_Excerpted data_
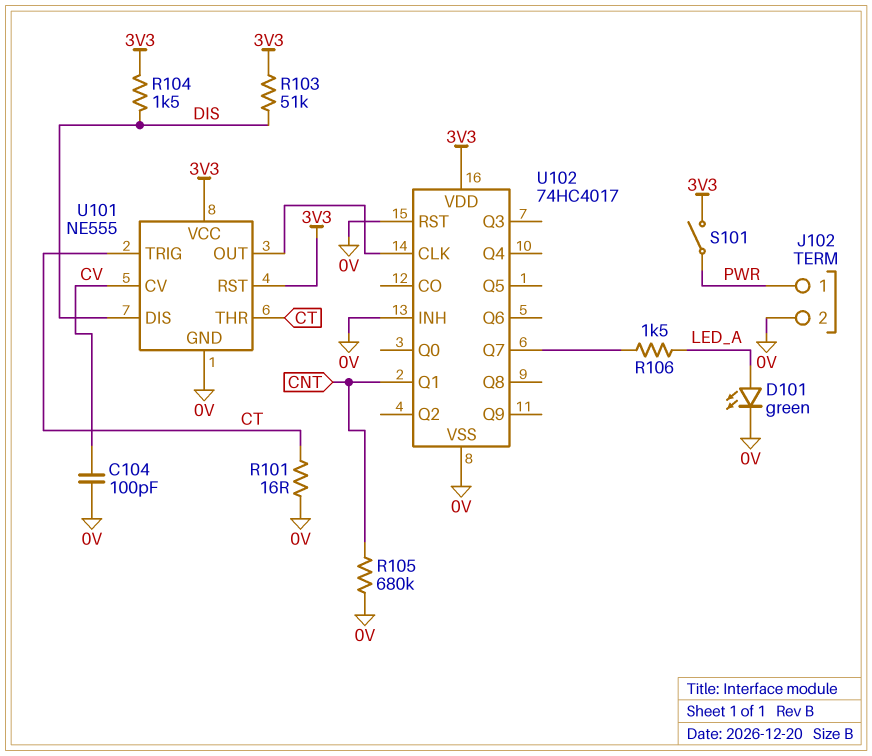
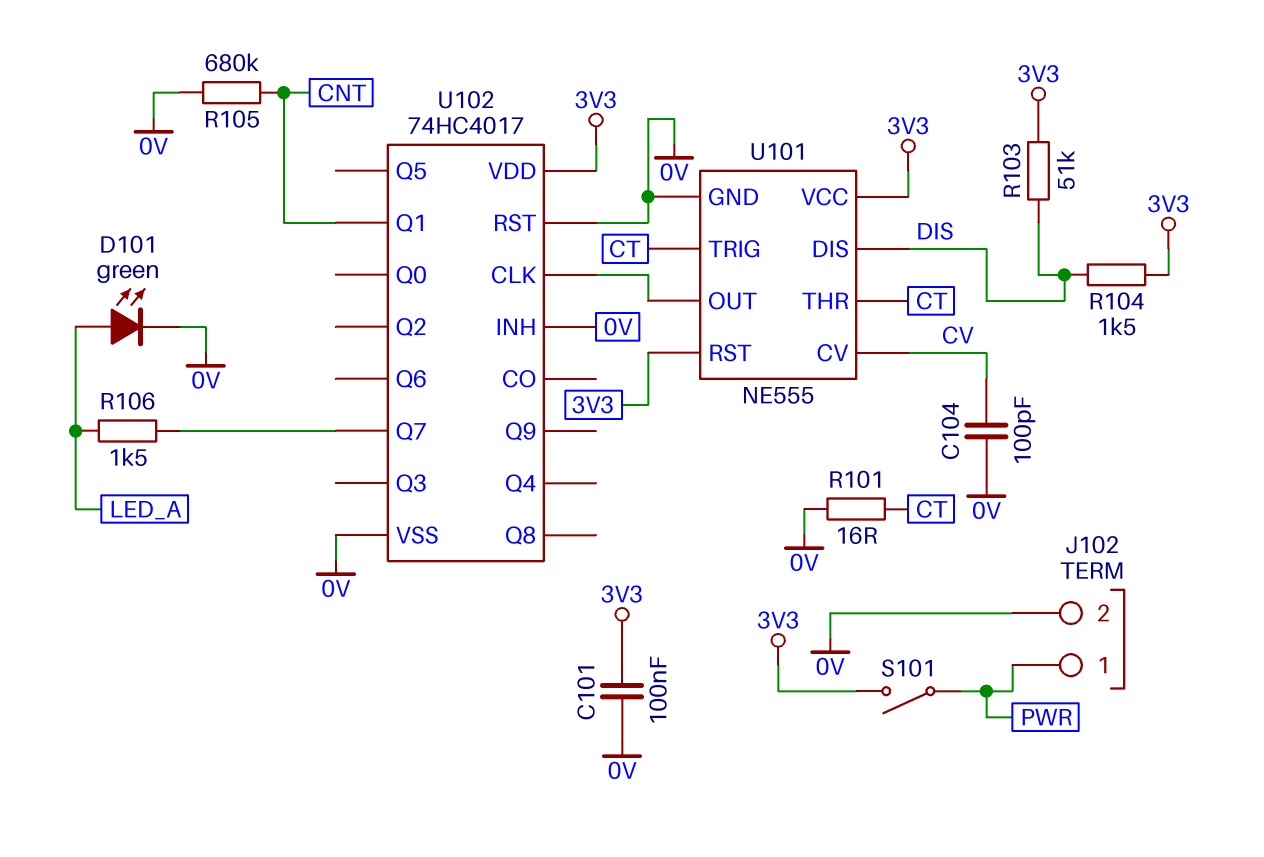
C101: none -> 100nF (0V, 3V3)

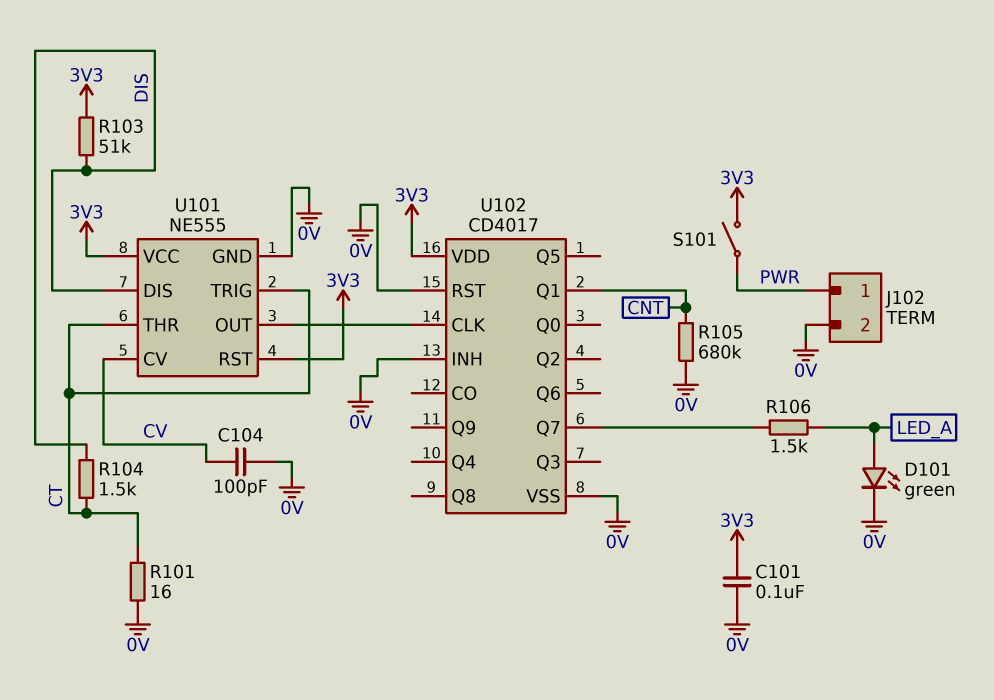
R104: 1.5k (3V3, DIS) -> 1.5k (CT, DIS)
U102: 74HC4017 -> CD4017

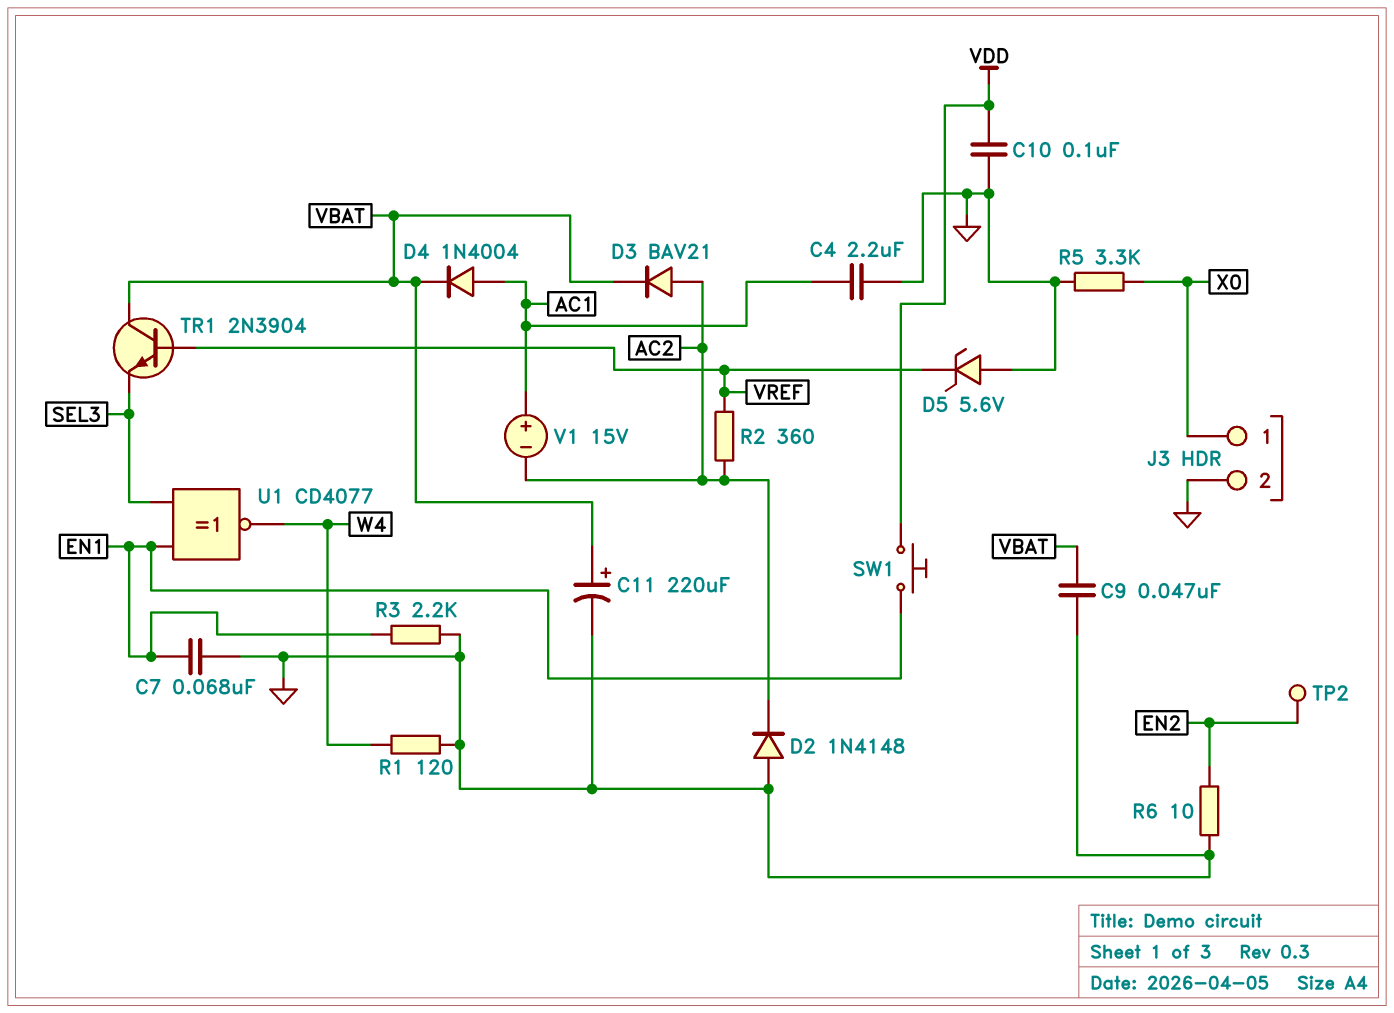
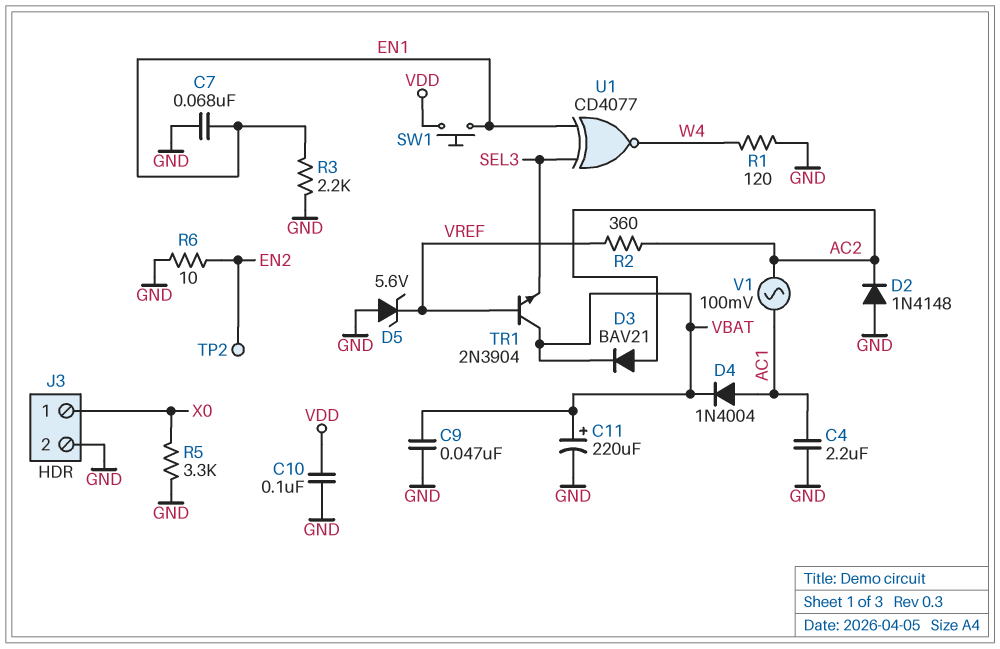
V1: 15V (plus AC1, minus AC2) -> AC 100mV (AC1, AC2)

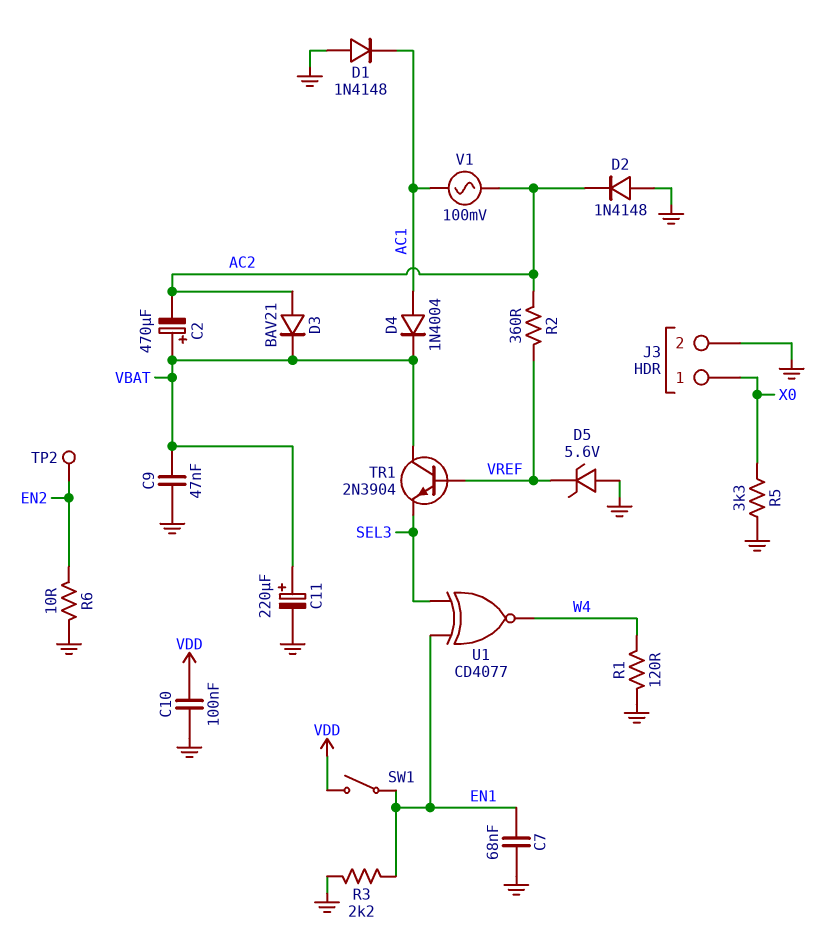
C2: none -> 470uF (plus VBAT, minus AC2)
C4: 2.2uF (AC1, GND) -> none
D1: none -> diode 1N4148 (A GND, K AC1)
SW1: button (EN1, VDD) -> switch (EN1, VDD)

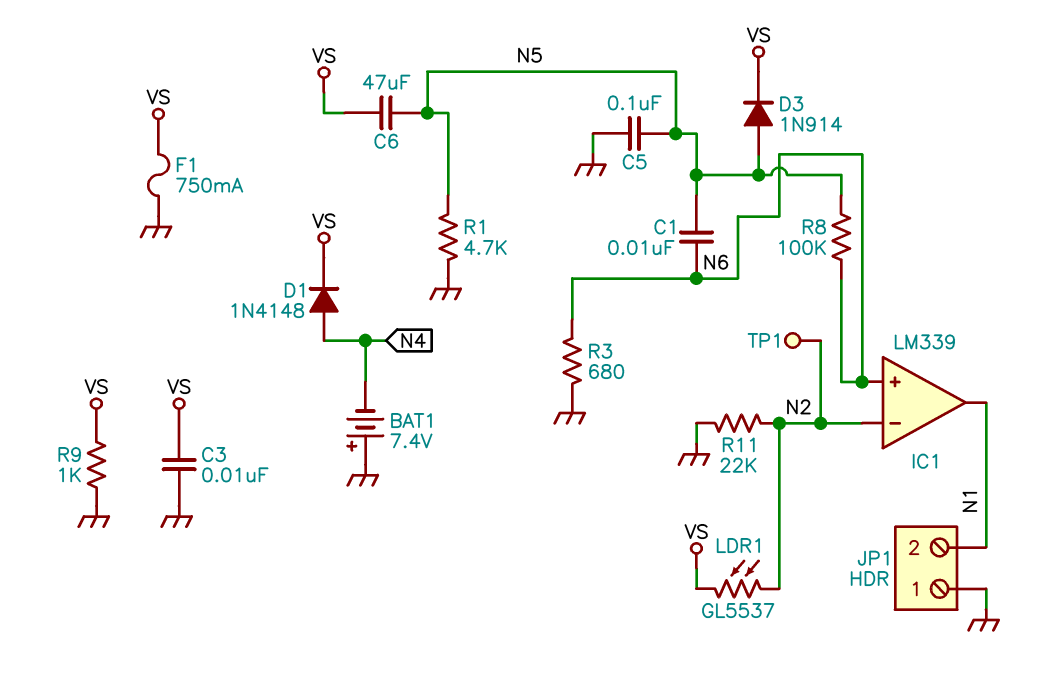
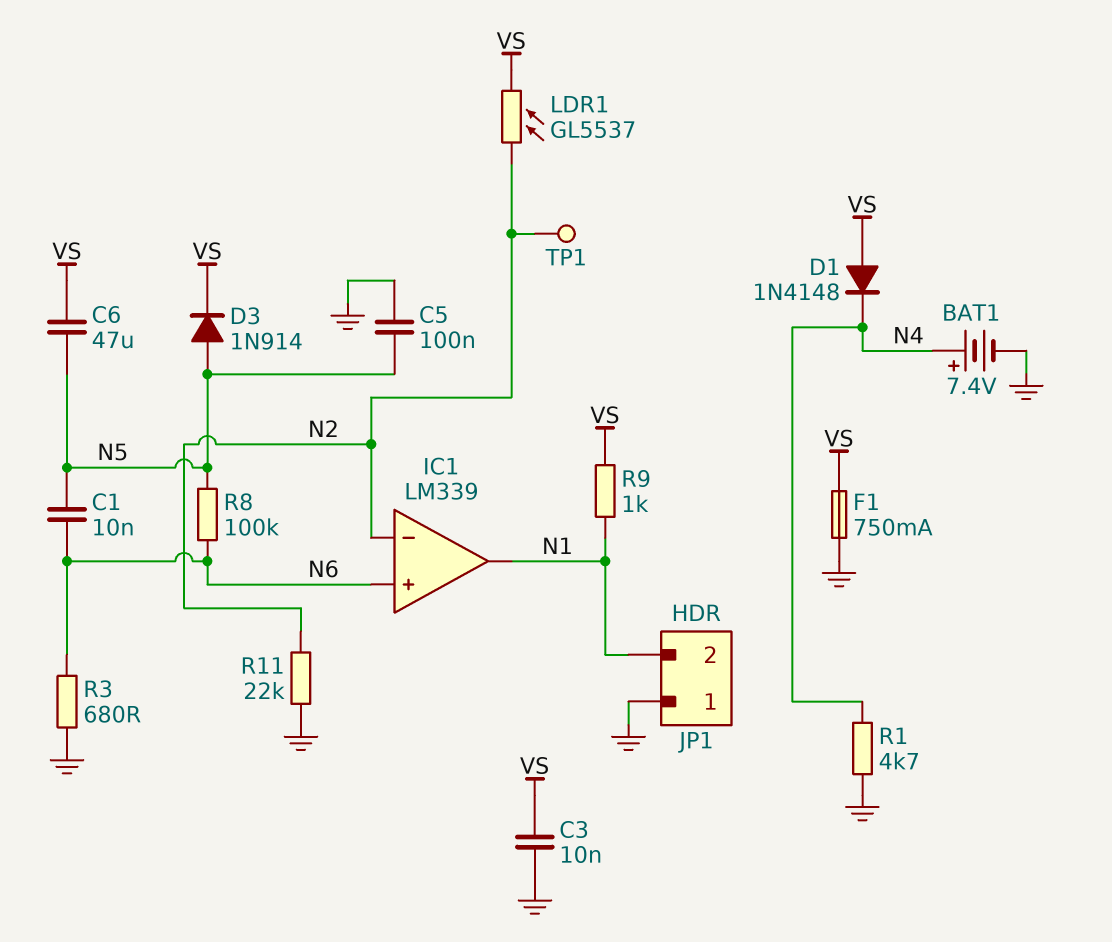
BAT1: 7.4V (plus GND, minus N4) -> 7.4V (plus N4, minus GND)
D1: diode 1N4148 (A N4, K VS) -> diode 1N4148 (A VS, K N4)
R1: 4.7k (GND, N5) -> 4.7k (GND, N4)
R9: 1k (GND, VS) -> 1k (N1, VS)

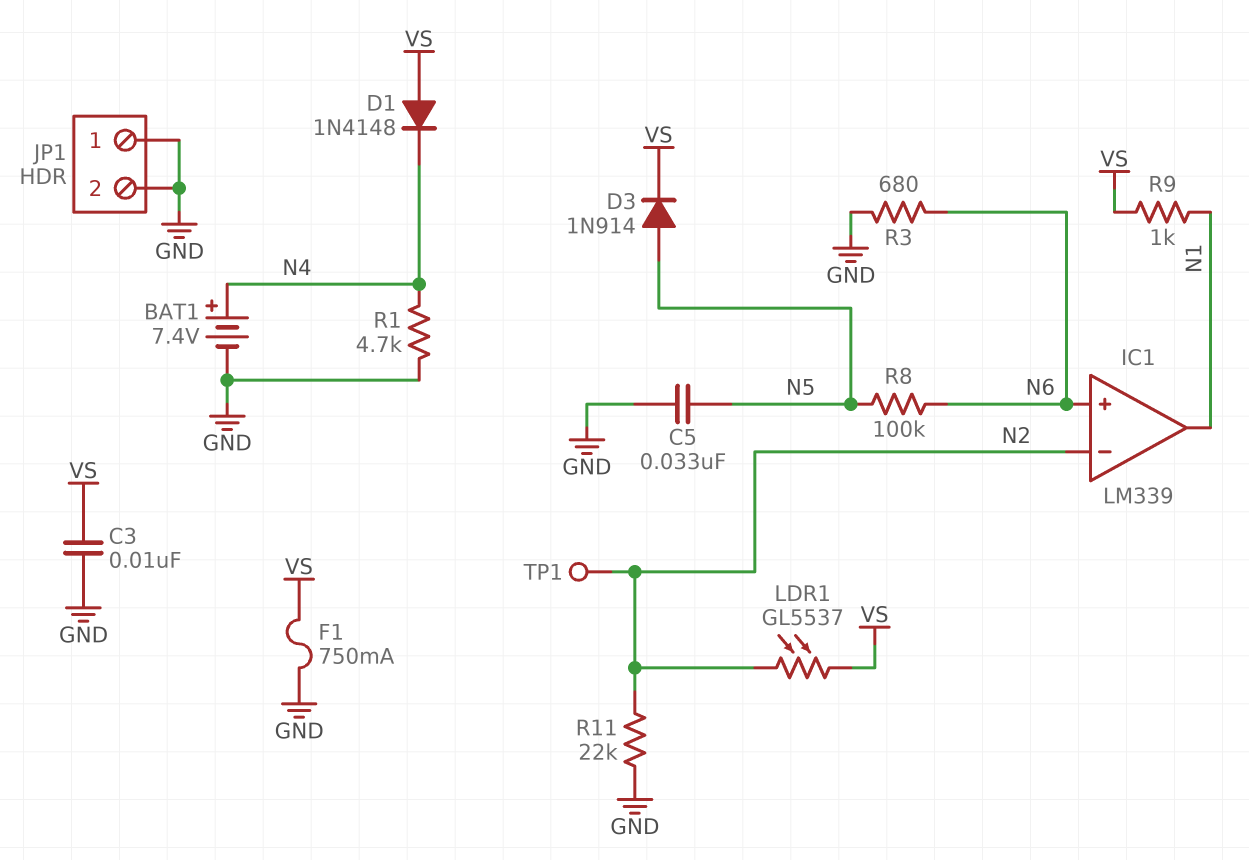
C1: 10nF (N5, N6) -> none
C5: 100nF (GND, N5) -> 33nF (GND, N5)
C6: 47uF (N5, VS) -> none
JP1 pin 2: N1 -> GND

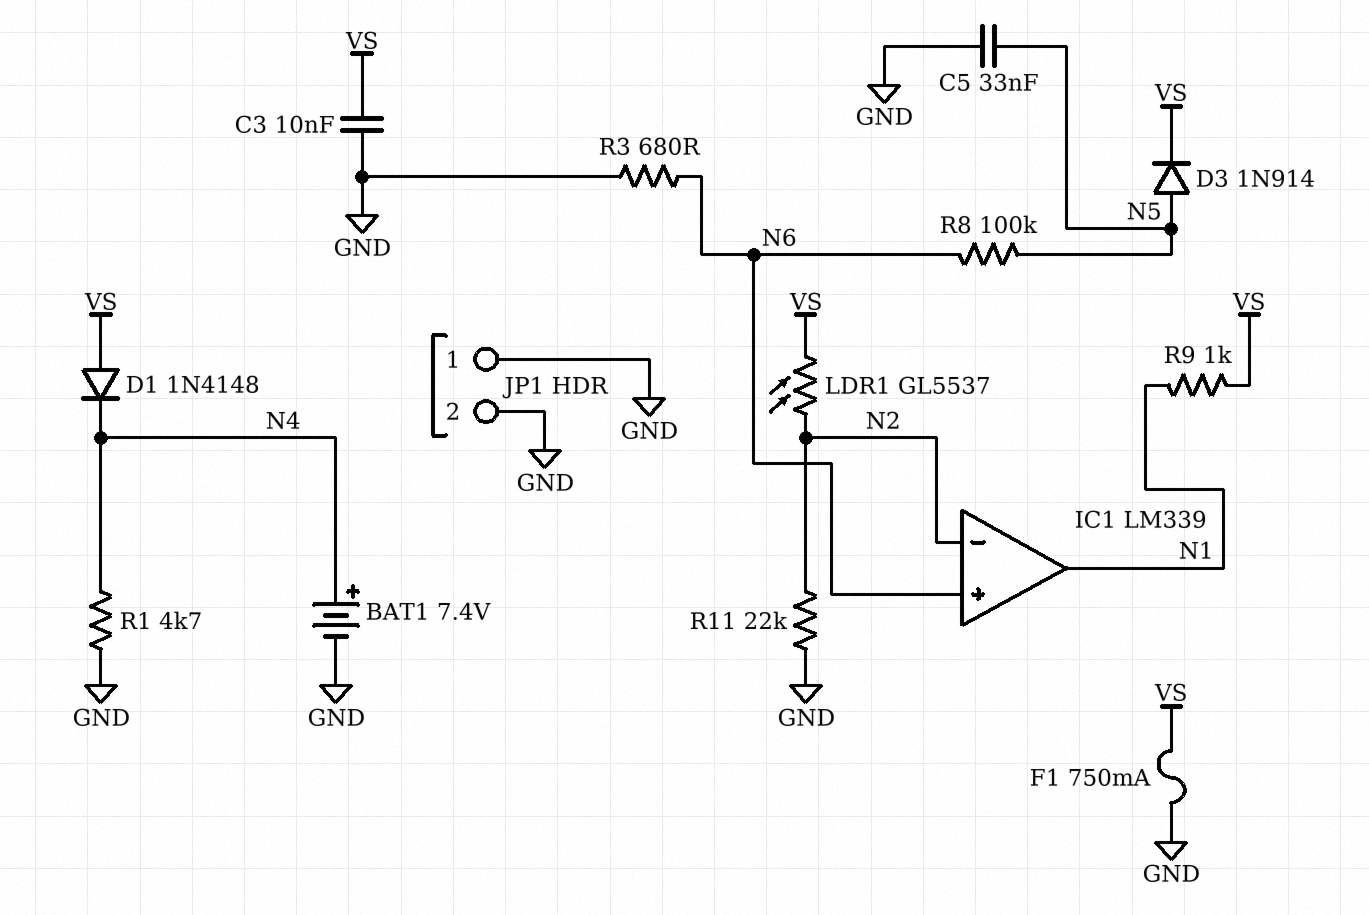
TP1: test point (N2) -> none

_Exercise directions_
Every entry, word for word: repeat it, but skip the images.

_Exercise answer_
C101: none -> 100nF (0V, 3V3)

R104: 1.5k (3V3, DIS) -> 1.5k (CT, DIS)
U102: 74HC4017 -> CD4017

V1: 15V (plus AC1, minus AC2) -> AC 100mV (AC1, AC2)

C2: none -> 470uF (plus VBAT, minus AC2)
C4: 2.2uF (AC1, GND) -> none
D1: none -> diode 1N4148 (A GND, K AC1)
SW1: button (EN1, VDD) -> switch (EN1, VDD)

BAT1: 7.4V (plus GND, minus N4) -> 7.4V (plus N4, minus GND)
D1: diode 1N4148 (A N4, K VS) -> diode 1N4148 (A VS, K N4)
R1: 4.7k (GND, N5) -> 4.7k (GND, N4)
R9: 1k (GND, VS) -> 1k (N1, VS)

C1: 10nF (N5, N6) -> none
C5: 100nF (GND, N5) -> 33nF (GND, N5)
C6: 47uF (N5, VS) -> none
JP1 pin 2: N1 -> GND

TP1: test point (N2) -> none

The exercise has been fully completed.